Exercise inputs:
* * *

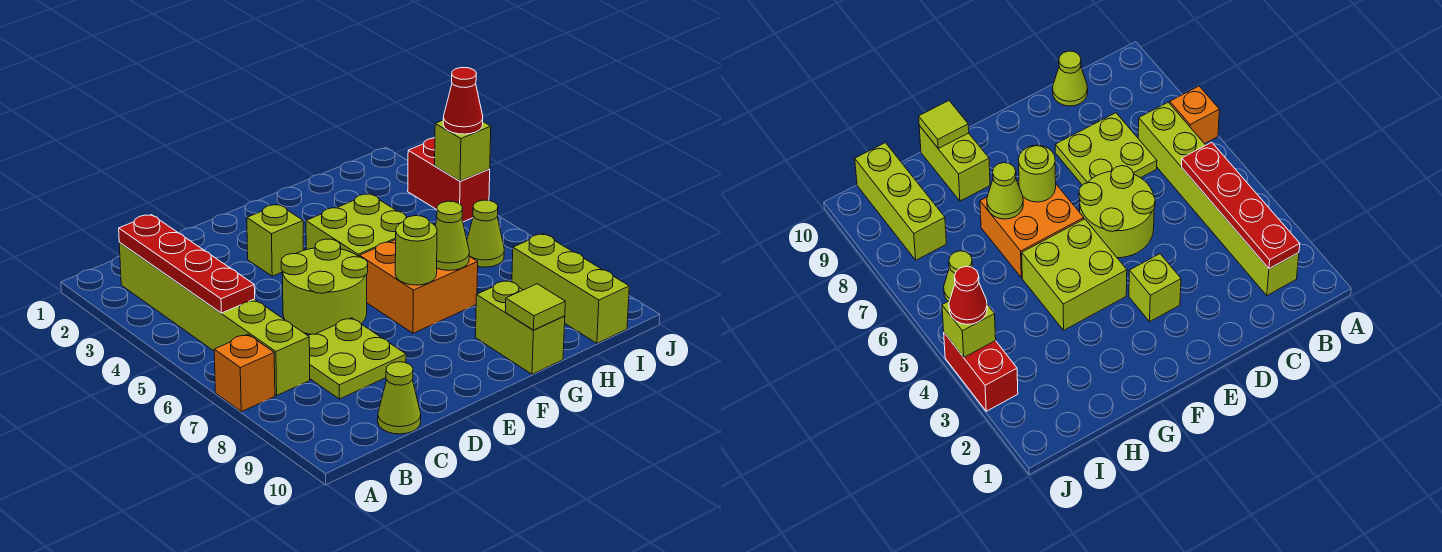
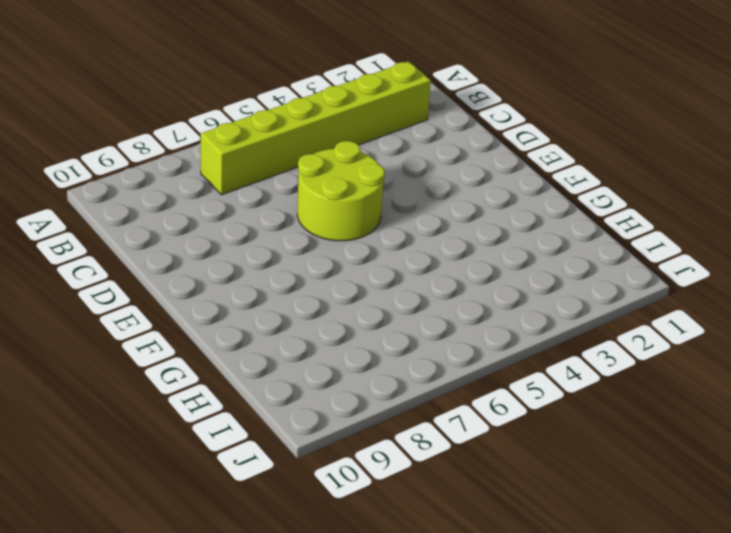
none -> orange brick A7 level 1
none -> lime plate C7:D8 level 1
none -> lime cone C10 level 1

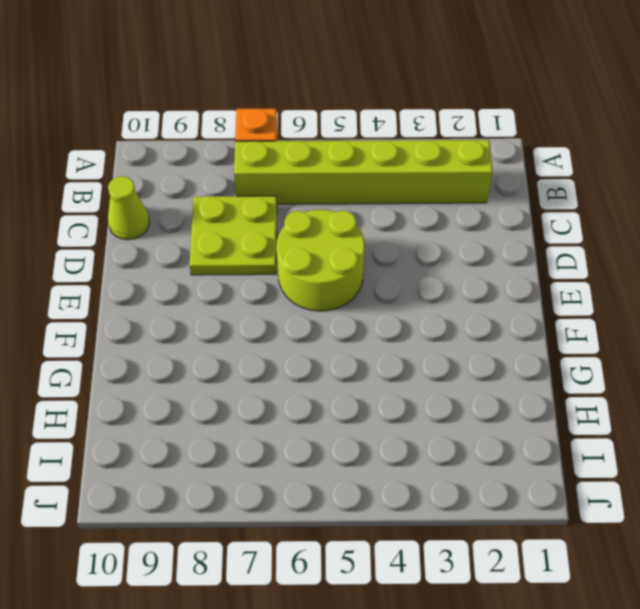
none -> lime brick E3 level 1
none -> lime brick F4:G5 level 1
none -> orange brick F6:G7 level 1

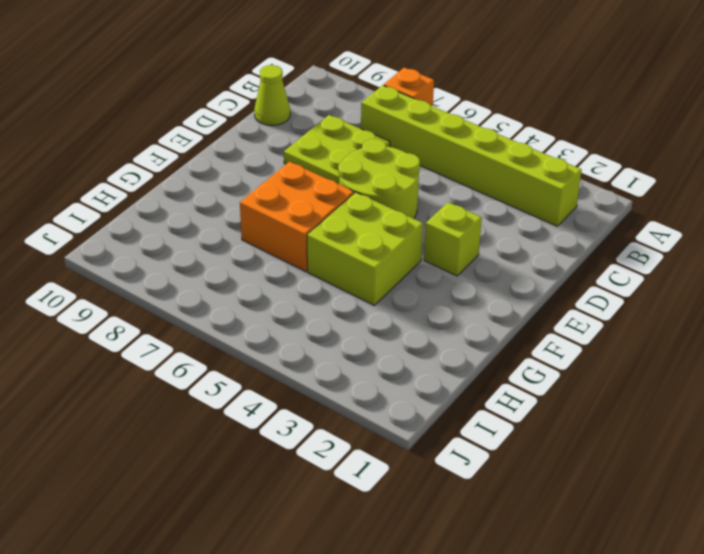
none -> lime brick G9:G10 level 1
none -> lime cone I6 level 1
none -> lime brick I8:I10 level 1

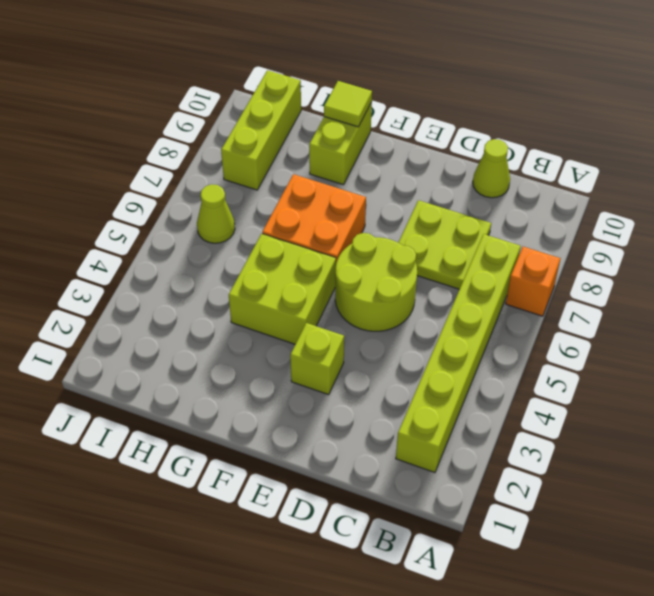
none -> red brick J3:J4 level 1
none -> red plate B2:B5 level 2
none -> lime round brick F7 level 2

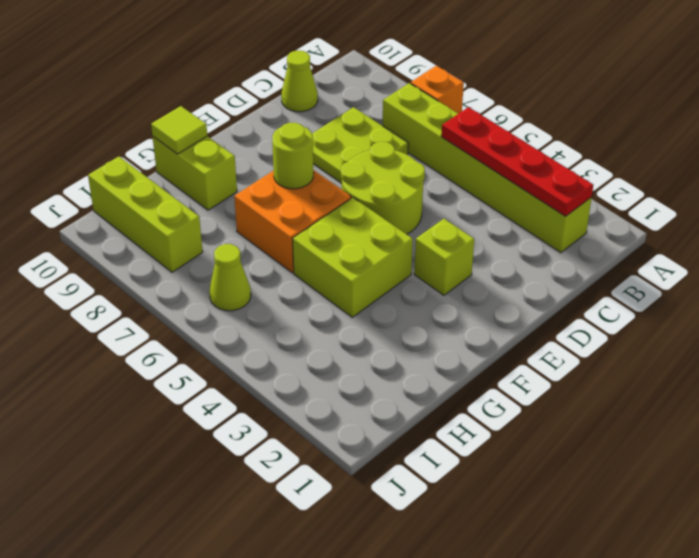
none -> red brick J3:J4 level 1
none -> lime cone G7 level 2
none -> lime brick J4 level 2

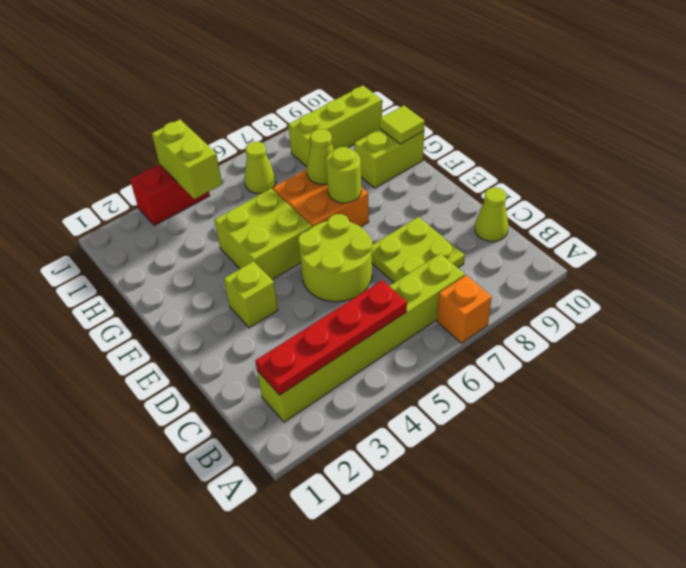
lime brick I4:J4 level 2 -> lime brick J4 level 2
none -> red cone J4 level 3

* * *

What is required: Without the pictures, restate each entry exactly.

Result for this exercise:
none -> orange brick A7 level 1
none -> lime plate C7:D8 level 1
none -> lime cone C10 level 1

none -> lime brick E3 level 1
none -> lime brick F4:G5 level 1
none -> orange brick F6:G7 level 1

none -> lime brick G9:G10 level 1
none -> lime cone I6 level 1
none -> lime brick I8:I10 level 1

none -> red brick J3:J4 level 1
none -> red plate B2:B5 level 2
none -> lime round brick F7 level 2

none -> red brick J3:J4 level 1
none -> lime cone G7 level 2
none -> lime brick J4 level 2

lime brick I4:J4 level 2 -> lime brick J4 level 2
none -> red cone J4 level 3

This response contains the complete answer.